START MATERIAL FOR THE TASK

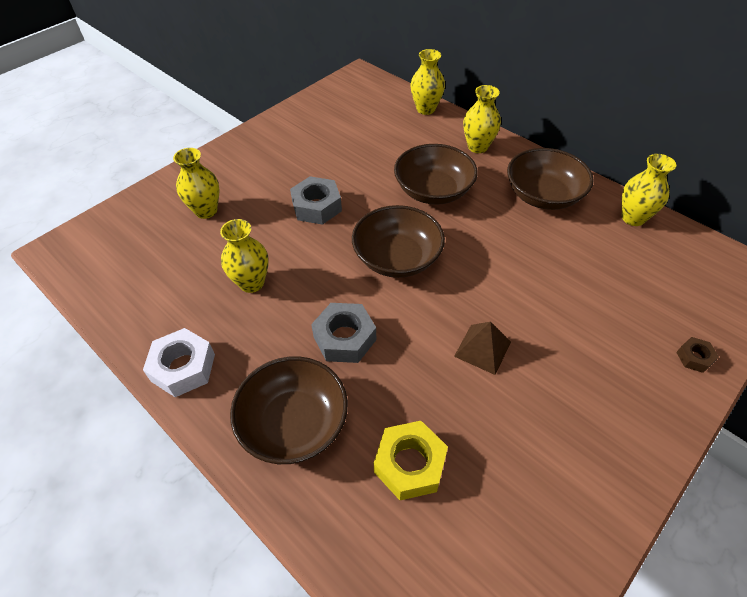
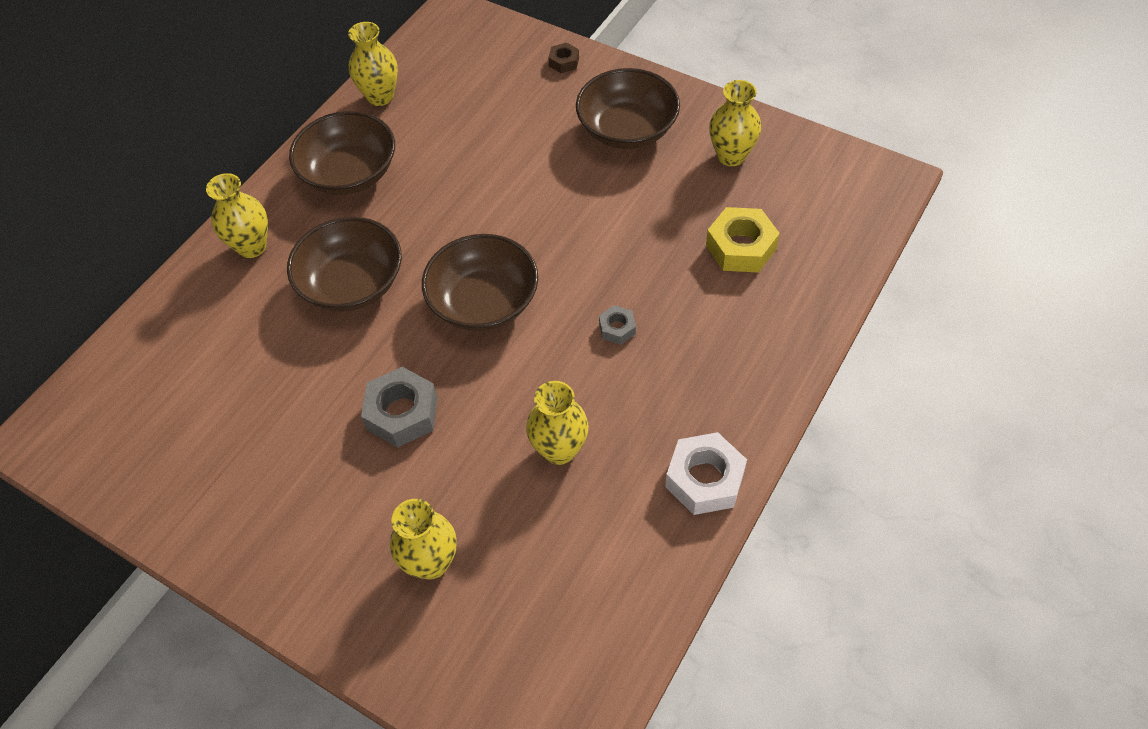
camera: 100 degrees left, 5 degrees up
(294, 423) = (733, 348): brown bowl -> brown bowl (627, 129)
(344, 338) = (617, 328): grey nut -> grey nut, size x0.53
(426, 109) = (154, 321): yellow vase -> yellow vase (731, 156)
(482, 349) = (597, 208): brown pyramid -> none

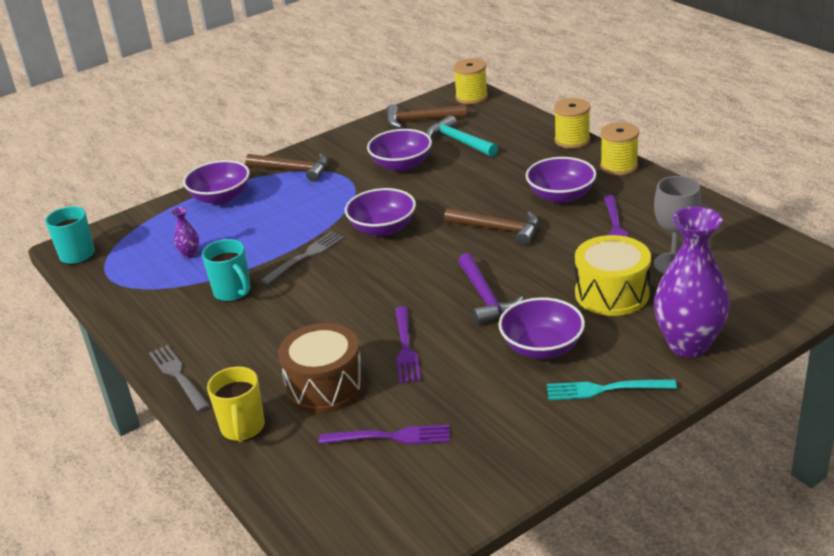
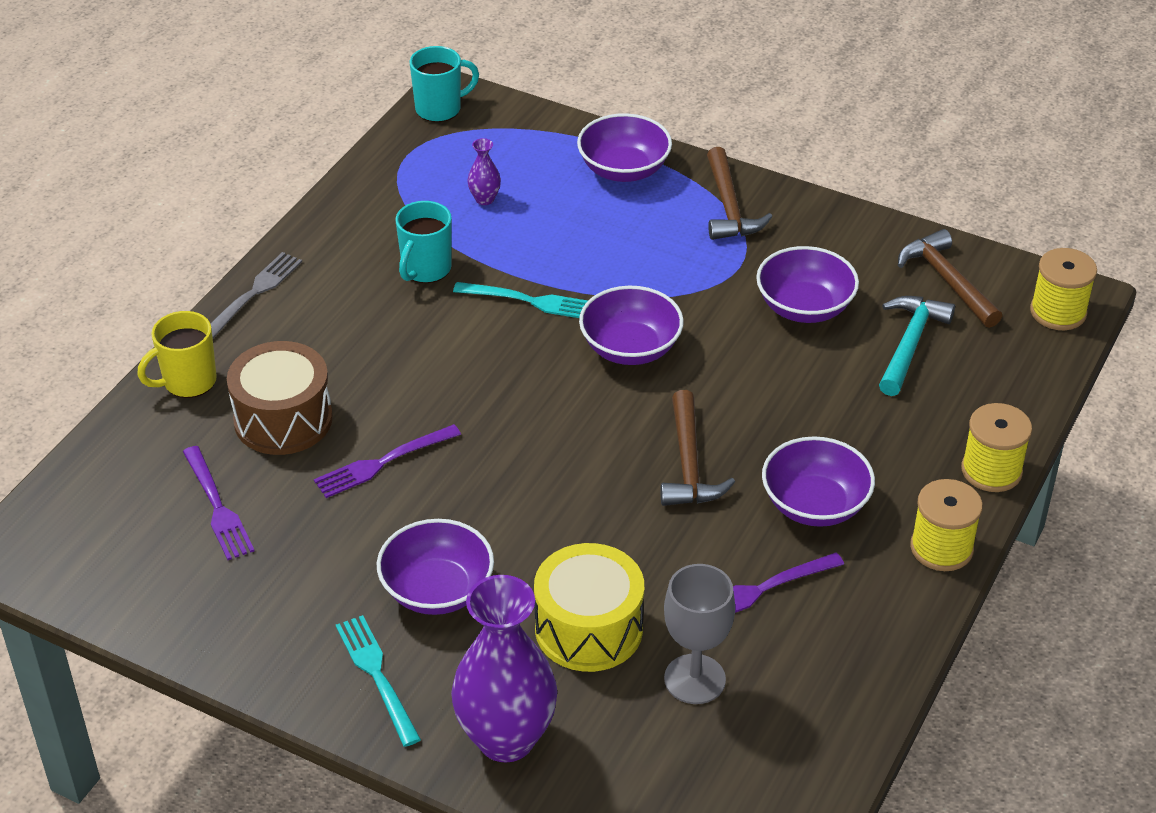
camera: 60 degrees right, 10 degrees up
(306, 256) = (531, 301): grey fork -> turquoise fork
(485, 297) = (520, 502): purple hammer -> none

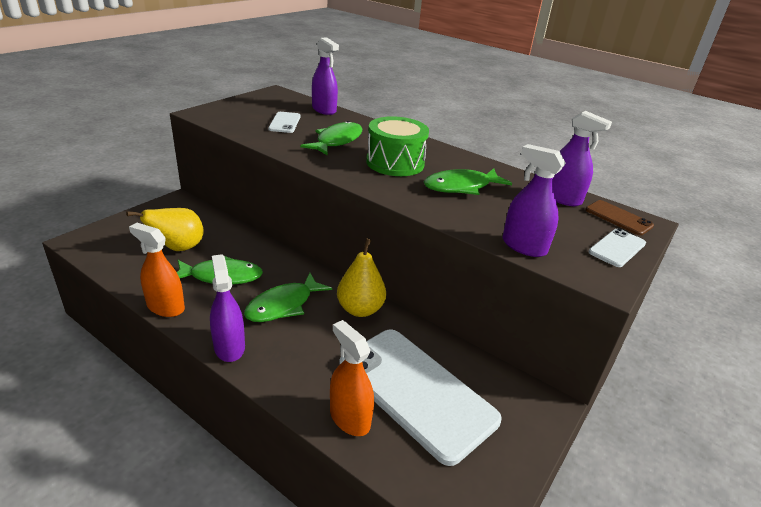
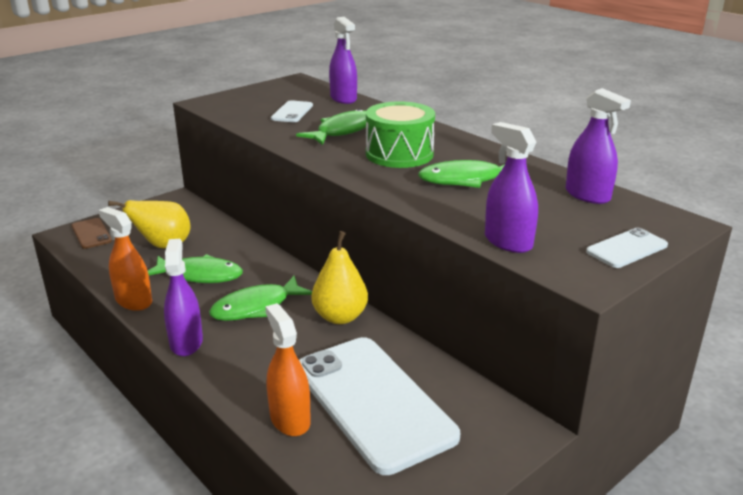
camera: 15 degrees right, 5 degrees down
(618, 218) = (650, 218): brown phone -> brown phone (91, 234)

END MATERIAL FOR THE TASK
START MATERIAL FOR THE TASK

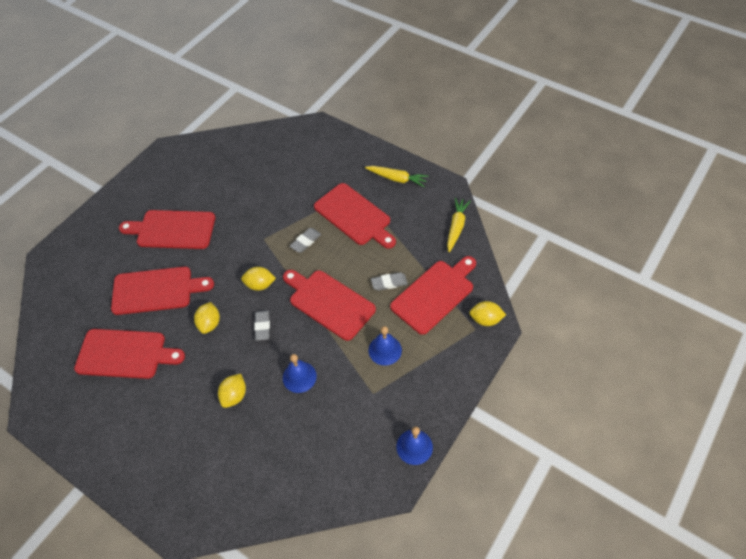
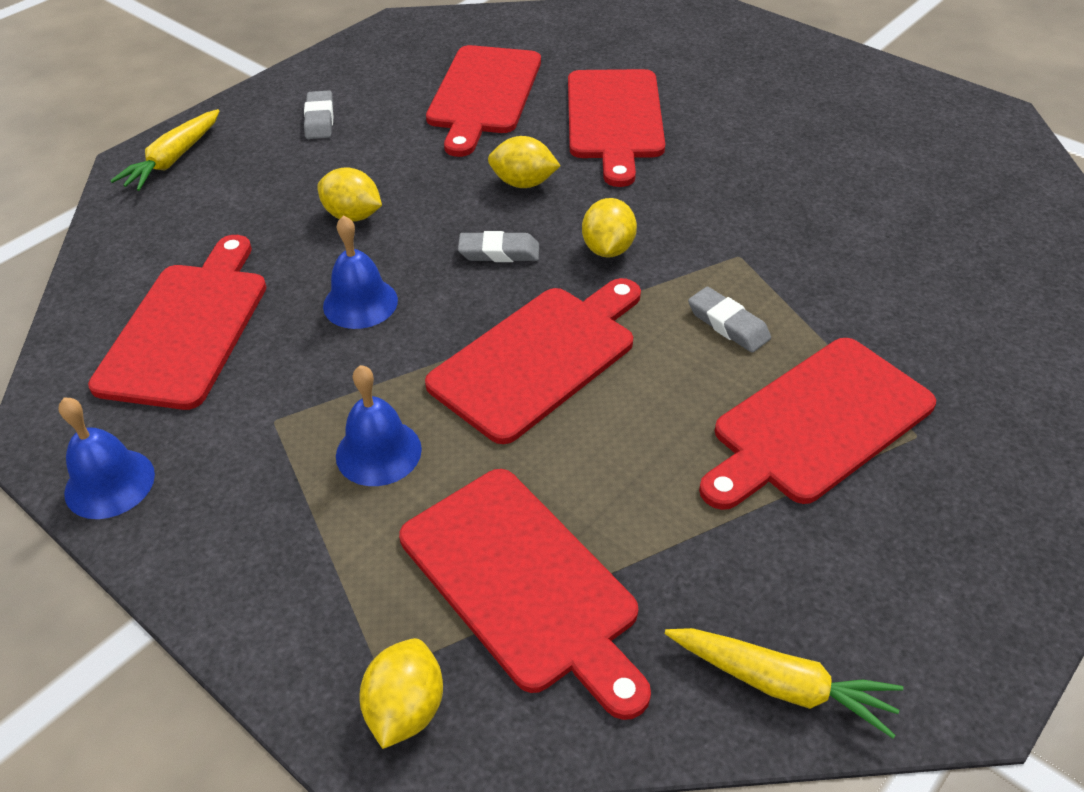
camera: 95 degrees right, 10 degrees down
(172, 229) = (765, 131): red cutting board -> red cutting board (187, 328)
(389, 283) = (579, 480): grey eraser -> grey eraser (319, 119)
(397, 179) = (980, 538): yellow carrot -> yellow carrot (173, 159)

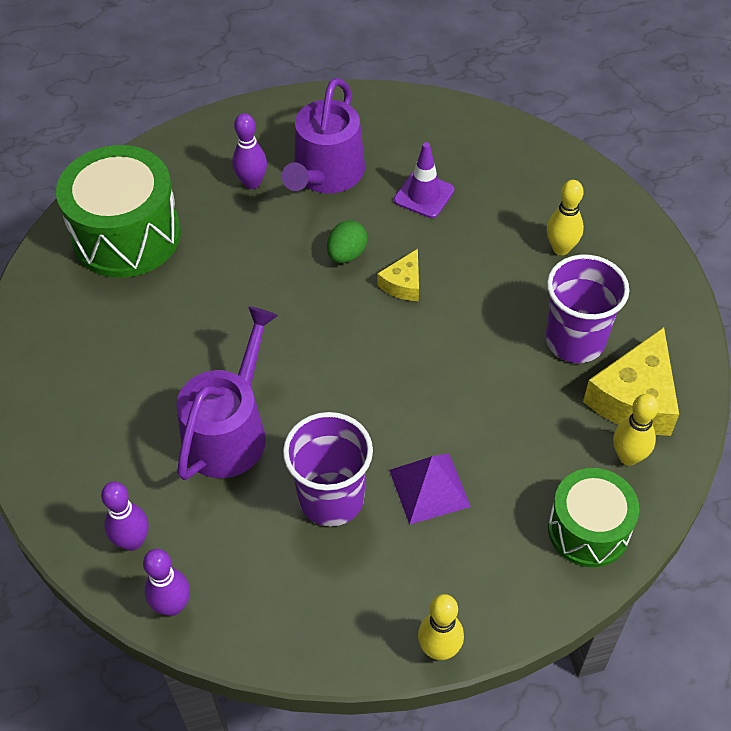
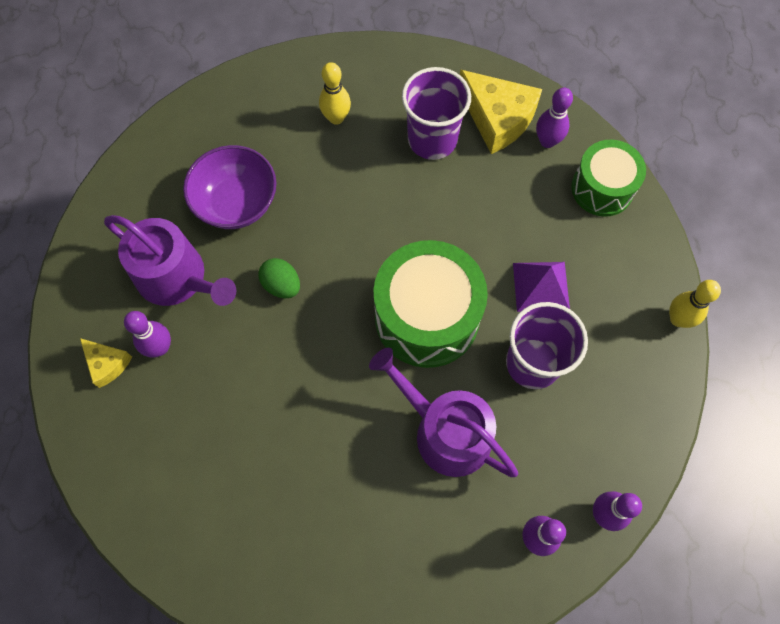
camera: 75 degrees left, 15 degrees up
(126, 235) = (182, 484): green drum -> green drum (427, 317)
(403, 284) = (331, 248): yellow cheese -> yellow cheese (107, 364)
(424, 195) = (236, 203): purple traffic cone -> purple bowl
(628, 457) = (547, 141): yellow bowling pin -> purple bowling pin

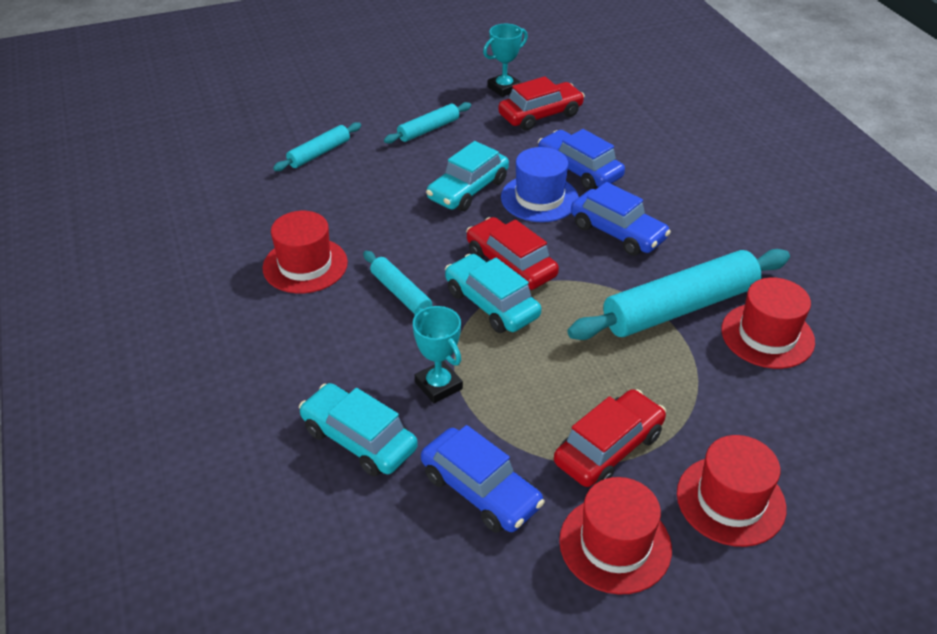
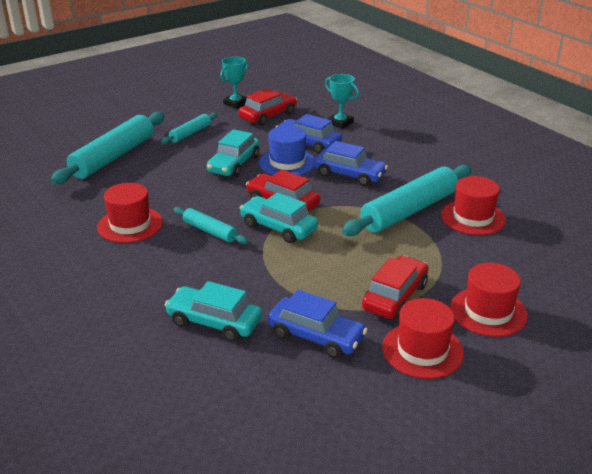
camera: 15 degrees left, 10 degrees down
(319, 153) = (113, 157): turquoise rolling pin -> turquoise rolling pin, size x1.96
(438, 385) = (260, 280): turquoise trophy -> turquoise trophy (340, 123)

END MATERIAL FOR THE TASK

Starting with the line that has "camera: 100 degrees left, 5 degrees up" and going on through the line that has "(618, 218) = (650, 218): brown", transcribe the records above exactly, but skip the pictures.

camera: 100 degrees left, 5 degrees up
(294, 423) = (733, 348): brown bowl -> brown bowl (627, 129)
(344, 338) = (617, 328): grey nut -> grey nut, size x0.53
(426, 109) = (154, 321): yellow vase -> yellow vase (731, 156)
(482, 349) = (597, 208): brown pyramid -> none

camera: 60 degrees right, 10 degrees up
(306, 256) = (531, 301): grey fork -> turquoise fork
(485, 297) = (520, 502): purple hammer -> none

camera: 15 degrees right, 5 degrees down
(618, 218) = (650, 218): brown phone -> brown phone (91, 234)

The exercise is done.